◆ **Task to carry out**: From the first line to the last, please reproduce the material exactly, skipping the pictures.

◆ **Dataset content**:
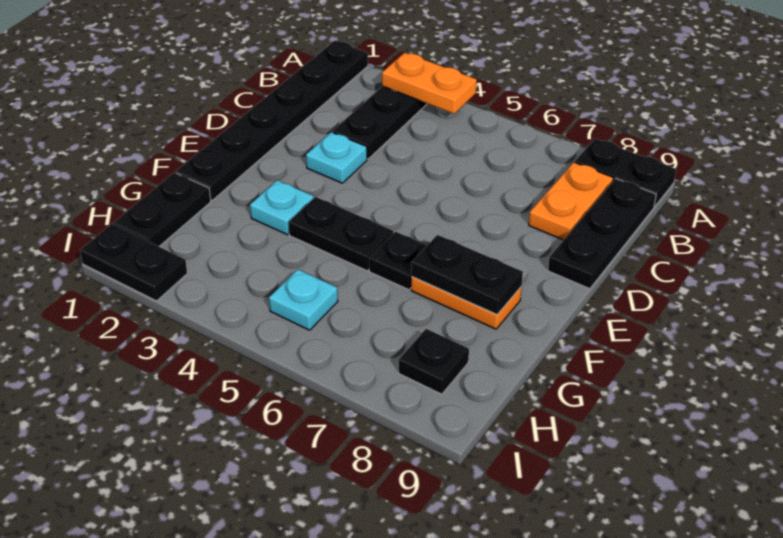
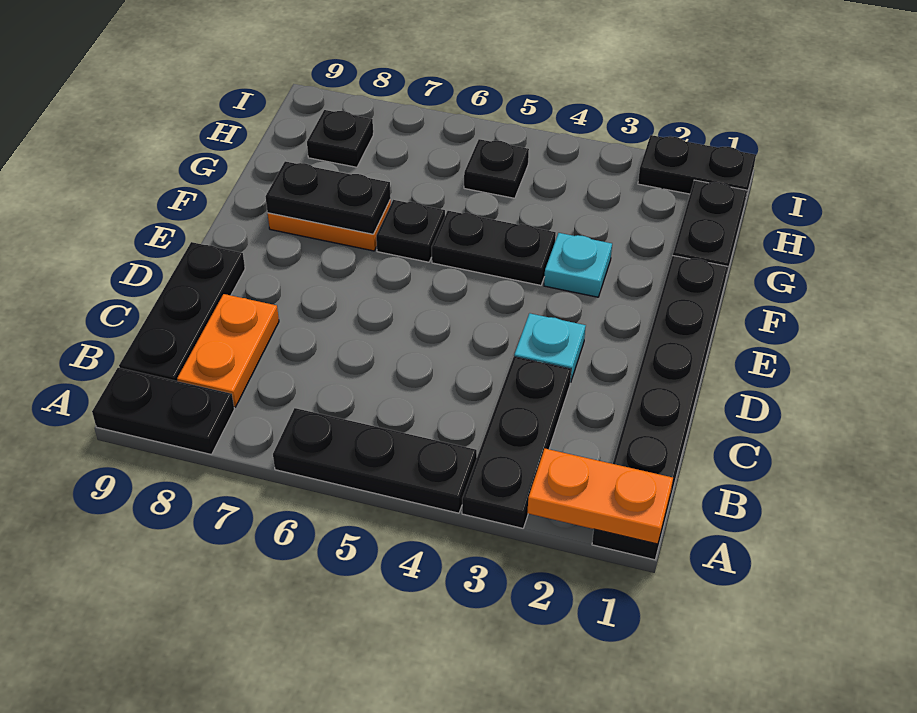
orange plate A3:A4 level 2 -> orange plate A1:A2 level 2
none -> black plate A4:A6 level 1
cyan plate H5 level 1 -> black plate H5 level 1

◆ **Response to the task**:
orange plate A3:A4 level 2 -> orange plate A1:A2 level 2
none -> black plate A4:A6 level 1
cyan plate H5 level 1 -> black plate H5 level 1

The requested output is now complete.